--- INFORMATION GIVEN ---
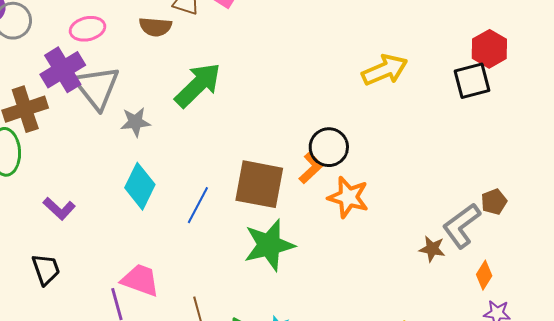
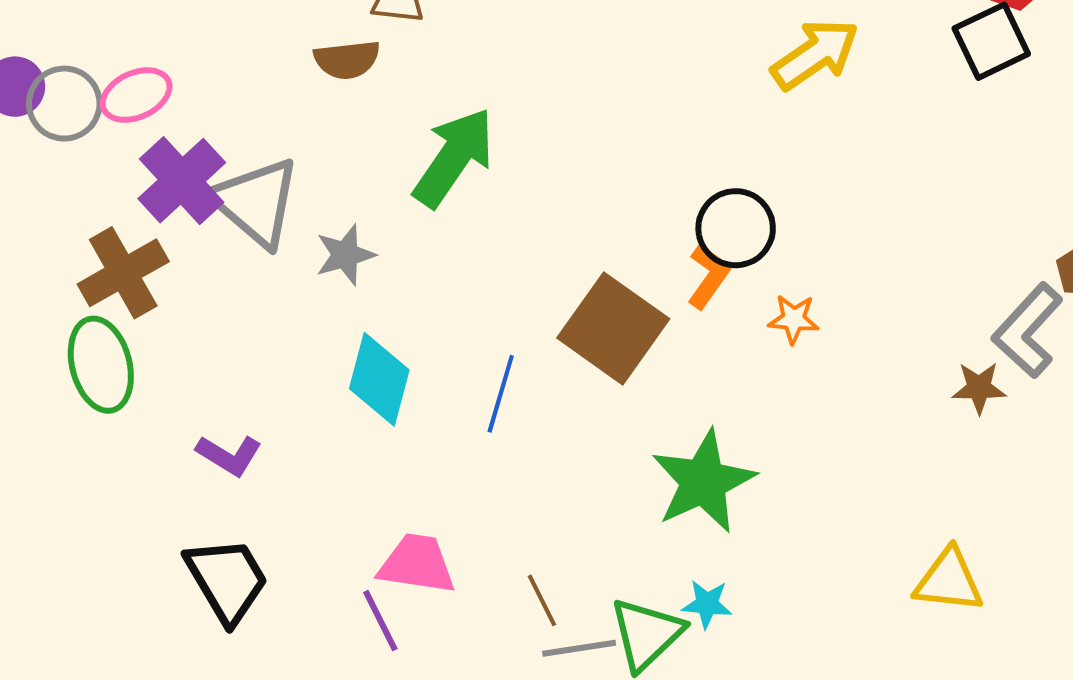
pink ellipse: (87, 29) -> (136, 95), moved
brown square: (259, 184) -> (613, 328), turned 36
orange star: (348, 197) -> (794, 319), size x0.6
green star: (269, 245) -> (703, 482), moved
black trapezoid: (46, 269) -> (227, 580), size x1.4

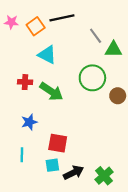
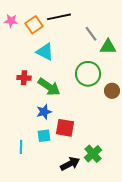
blue star: (29, 122) -> (44, 112), moved
red square: (58, 143) -> (65, 128), moved
cyan square: (52, 165) -> (44, 136), moved
green cross: (104, 176) -> (93, 154), moved

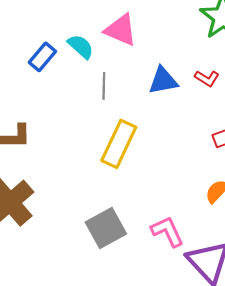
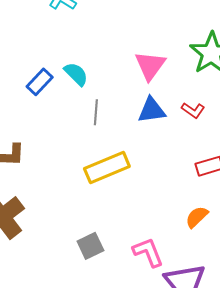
pink triangle: (121, 30) -> (150, 66), moved, turned 40
yellow rectangle: (119, 144) -> (107, 167), turned 39
gray square: (106, 228) -> (90, 246), size x0.7

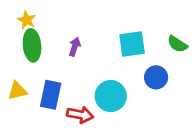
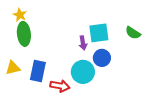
purple arrow: (75, 47) -> (83, 43), moved, turned 152
blue circle: (156, 77) -> (102, 58), moved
---
WHAT THE TASK ASKS -
Could you give again precisely the lines from the one containing "pink triangle: (121, 30)" through the final line of the material above, both included, and no others, dropping the pictures?

ANSWER TO THE EXERCISE -
pink triangle: (121, 30) -> (150, 66), moved, turned 40
yellow rectangle: (119, 144) -> (107, 167), turned 39
gray square: (106, 228) -> (90, 246), size x0.7

purple arrow: (75, 47) -> (83, 43), moved, turned 152
blue circle: (156, 77) -> (102, 58), moved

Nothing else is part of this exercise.